Given data —

____

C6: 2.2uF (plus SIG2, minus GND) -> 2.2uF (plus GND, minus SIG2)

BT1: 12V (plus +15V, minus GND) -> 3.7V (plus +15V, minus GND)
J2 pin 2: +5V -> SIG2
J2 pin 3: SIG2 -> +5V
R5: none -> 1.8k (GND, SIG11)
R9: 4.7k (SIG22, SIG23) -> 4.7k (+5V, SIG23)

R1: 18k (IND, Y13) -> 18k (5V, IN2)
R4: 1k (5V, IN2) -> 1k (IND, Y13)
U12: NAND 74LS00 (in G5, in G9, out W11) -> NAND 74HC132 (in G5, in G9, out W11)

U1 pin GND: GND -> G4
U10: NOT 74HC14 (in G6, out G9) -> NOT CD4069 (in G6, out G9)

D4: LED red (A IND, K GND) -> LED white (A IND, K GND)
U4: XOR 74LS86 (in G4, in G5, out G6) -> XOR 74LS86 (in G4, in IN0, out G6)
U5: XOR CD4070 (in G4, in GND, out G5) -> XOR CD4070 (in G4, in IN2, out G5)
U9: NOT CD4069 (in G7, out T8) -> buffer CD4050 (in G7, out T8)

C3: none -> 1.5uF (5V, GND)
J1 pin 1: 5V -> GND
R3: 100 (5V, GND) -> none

____

Directions for this task —
Using the entries above, repeat only the lines from the one containing "D4: LED red" through the one containing "J1 pin 1: 5V -> GND", end lines included.

Response to the exercise —
D4: LED red (A IND, K GND) -> LED white (A IND, K GND)
U4: XOR 74LS86 (in G4, in G5, out G6) -> XOR 74LS86 (in G4, in IN0, out G6)
U5: XOR CD4070 (in G4, in GND, out G5) -> XOR CD4070 (in G4, in IN2, out G5)
U9: NOT CD4069 (in G7, out T8) -> buffer CD4050 (in G7, out T8)

C3: none -> 1.5uF (5V, GND)
J1 pin 1: 5V -> GND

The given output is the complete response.